- [What the task requires]
Copy the data exactly. Images are to be left out.

- [Recorded information]
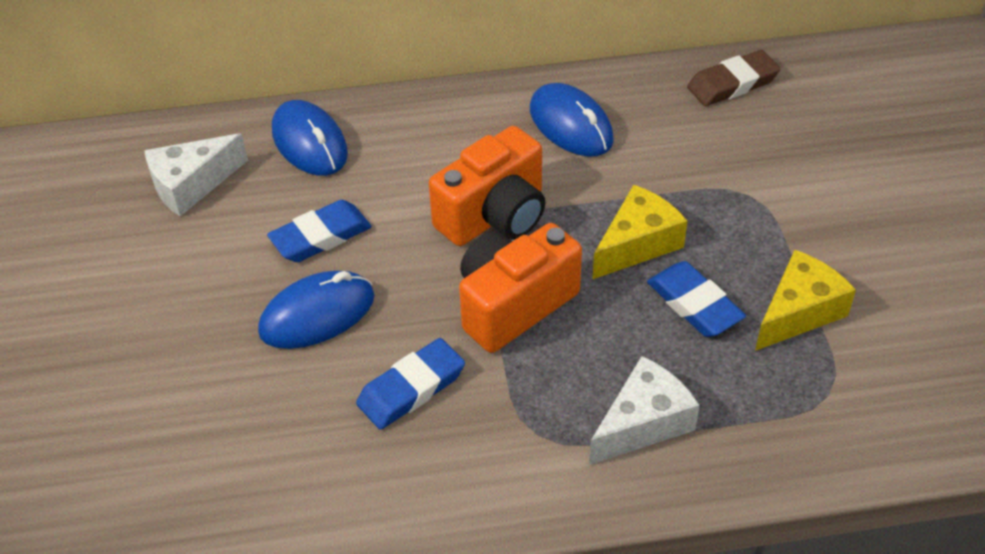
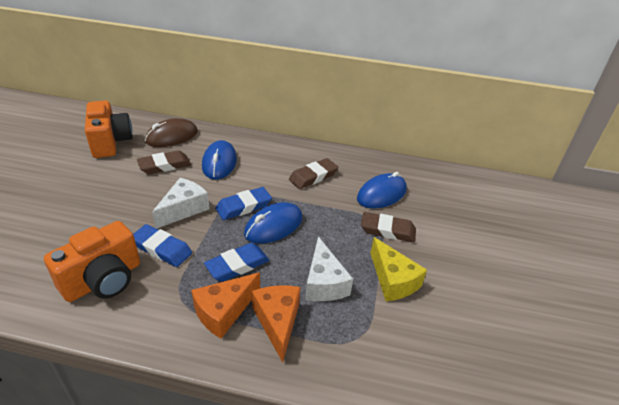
brown eraser: 1 -> 3
brown mouse: 0 -> 1
orange cheese: 0 -> 2
yellow cheese: 2 -> 1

- [Result below]
brown eraser: 1 -> 3
brown mouse: 0 -> 1
orange cheese: 0 -> 2
yellow cheese: 2 -> 1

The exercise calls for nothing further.